Record excerpts
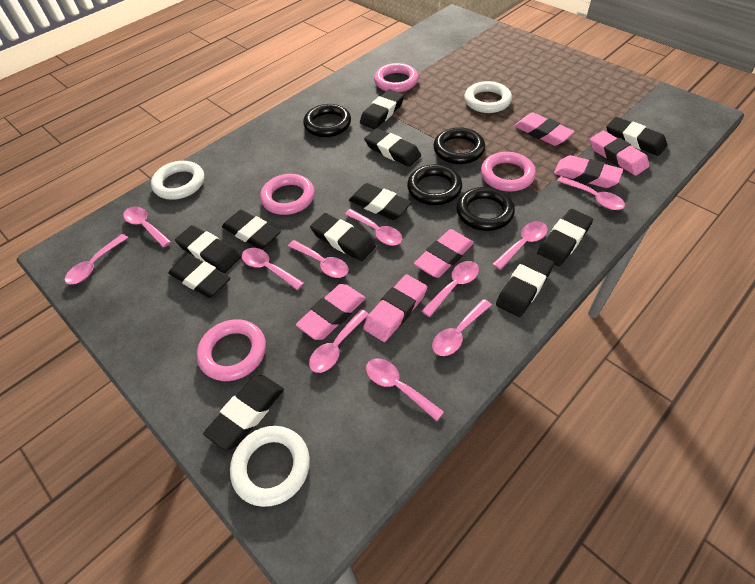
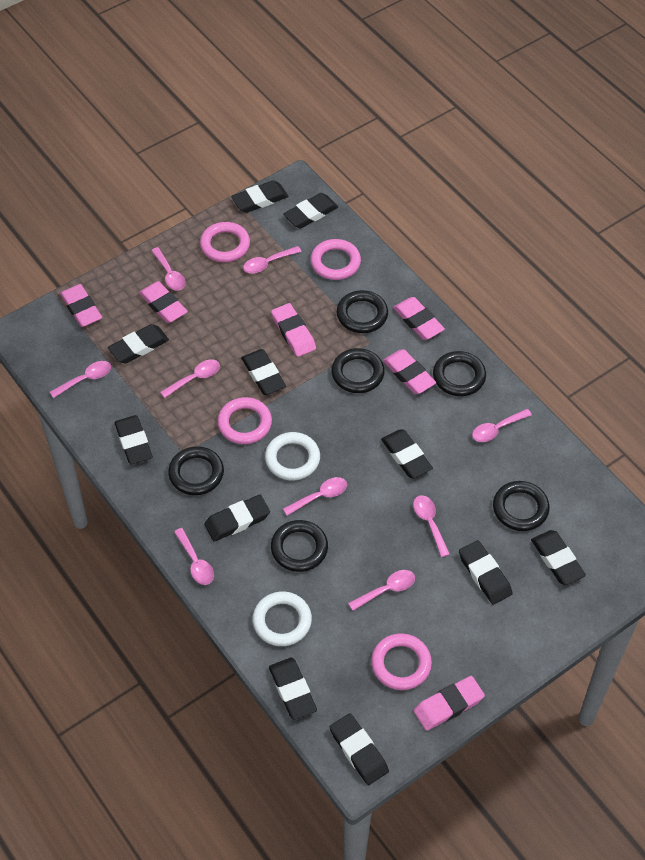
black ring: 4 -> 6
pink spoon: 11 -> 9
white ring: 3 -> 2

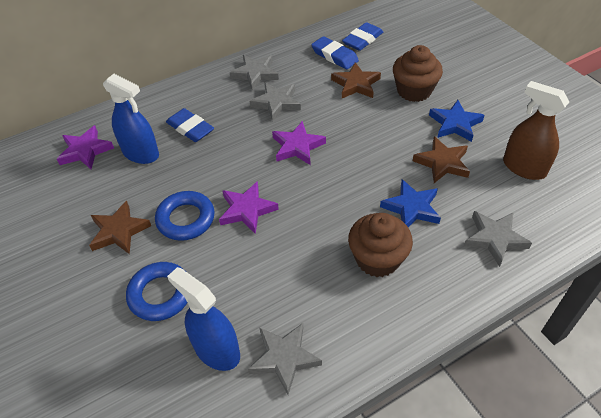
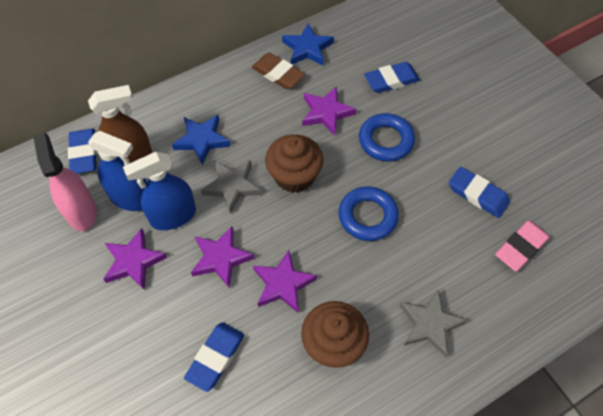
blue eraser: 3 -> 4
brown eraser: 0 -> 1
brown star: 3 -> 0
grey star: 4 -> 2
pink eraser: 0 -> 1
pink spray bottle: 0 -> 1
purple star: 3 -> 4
...
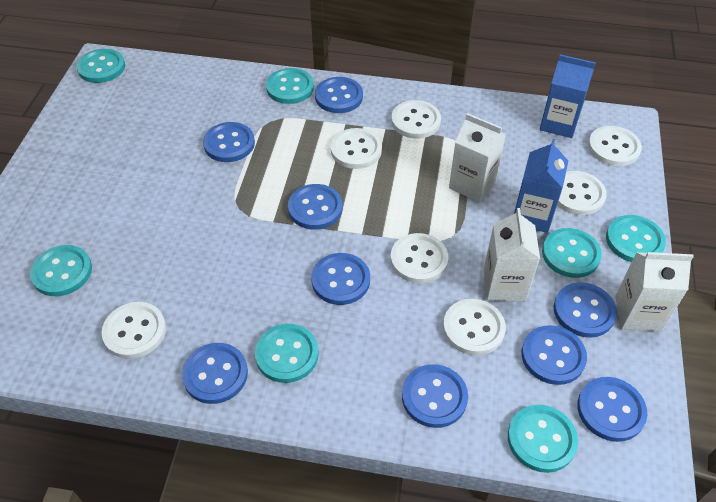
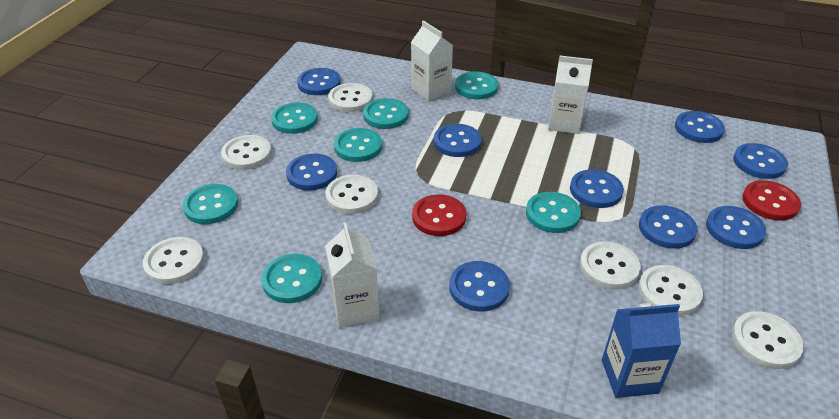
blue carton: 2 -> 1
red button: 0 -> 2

Activity
Of the entries above, repeat exactly the lines between the line with "blue eraser: 3 -> 4" and the line with "purple star: 3 -> 4", inclusive, and no others.

Output below
blue eraser: 3 -> 4
brown eraser: 0 -> 1
brown star: 3 -> 0
grey star: 4 -> 2
pink eraser: 0 -> 1
pink spray bottle: 0 -> 1
purple star: 3 -> 4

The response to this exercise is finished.